> **Problem requirements**: In the listing that follows, count the lines holding the word "AGND" and report only that number.

> **Supplied data**:

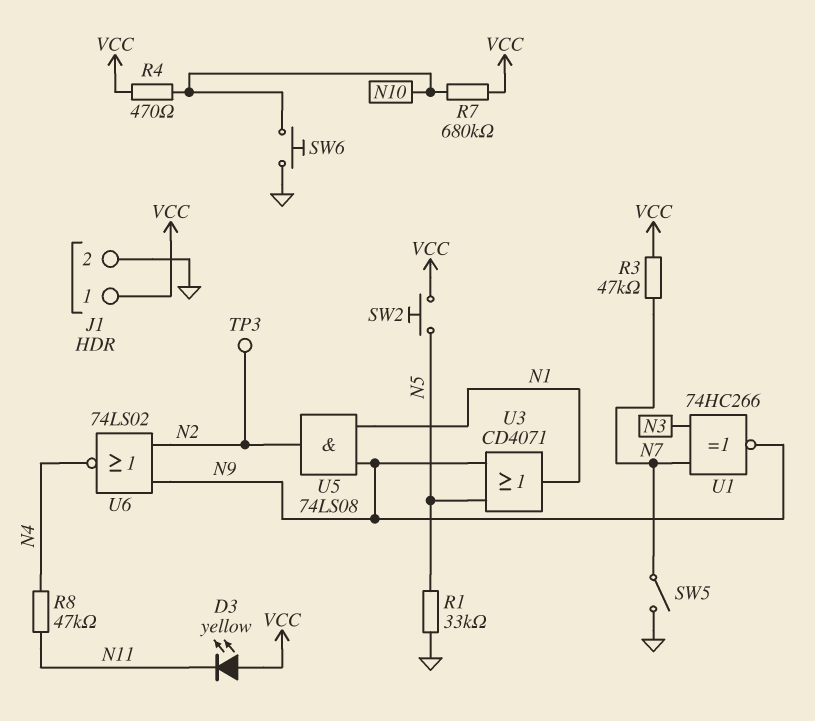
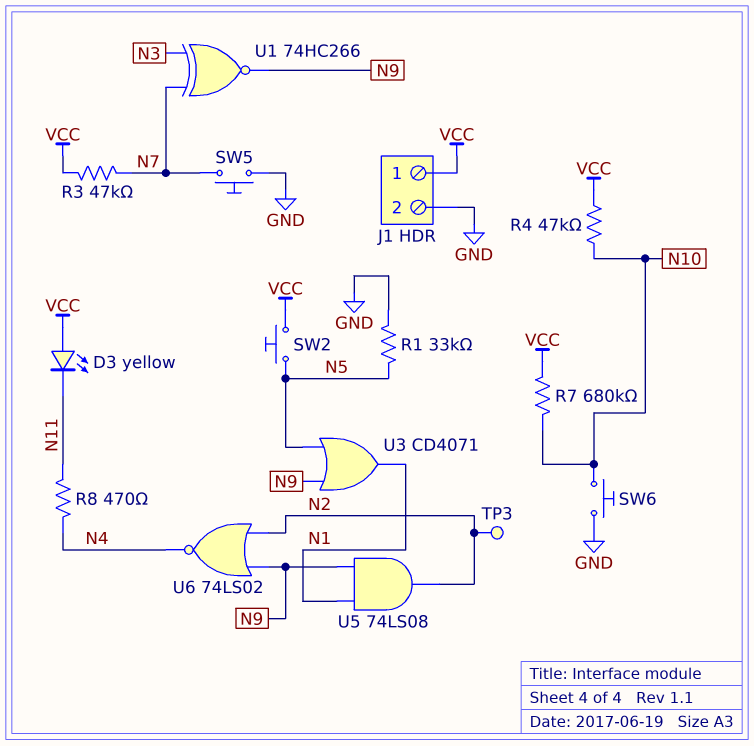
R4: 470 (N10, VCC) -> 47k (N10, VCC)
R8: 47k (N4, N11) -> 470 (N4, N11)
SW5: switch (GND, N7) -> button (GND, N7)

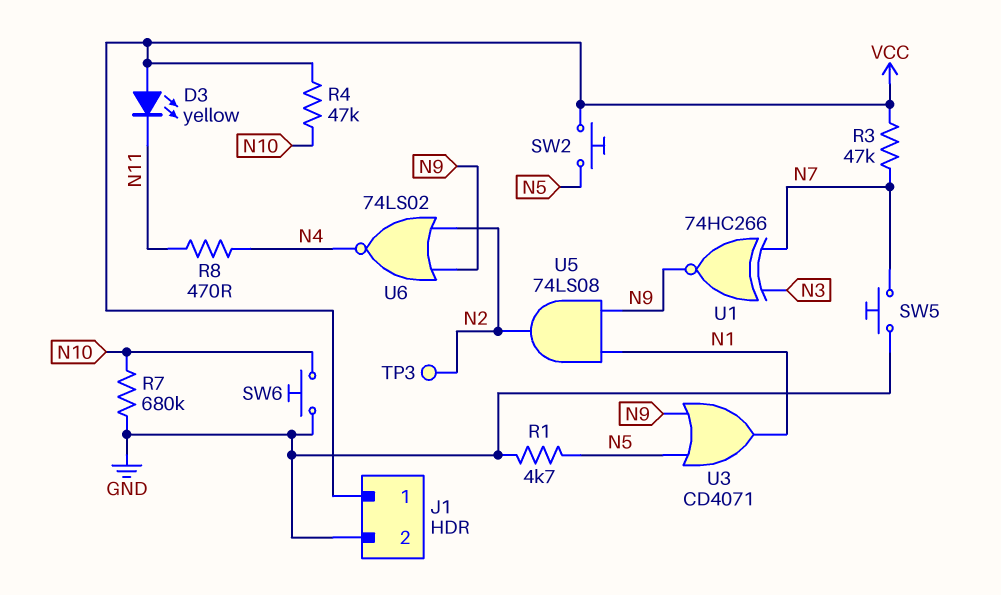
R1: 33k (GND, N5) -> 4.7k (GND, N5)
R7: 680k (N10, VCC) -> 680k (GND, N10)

...

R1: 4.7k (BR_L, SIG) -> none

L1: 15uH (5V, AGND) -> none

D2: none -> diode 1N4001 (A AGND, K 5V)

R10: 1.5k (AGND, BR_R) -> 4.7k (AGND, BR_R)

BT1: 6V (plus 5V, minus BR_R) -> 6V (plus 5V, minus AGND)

> **Answer box**: 4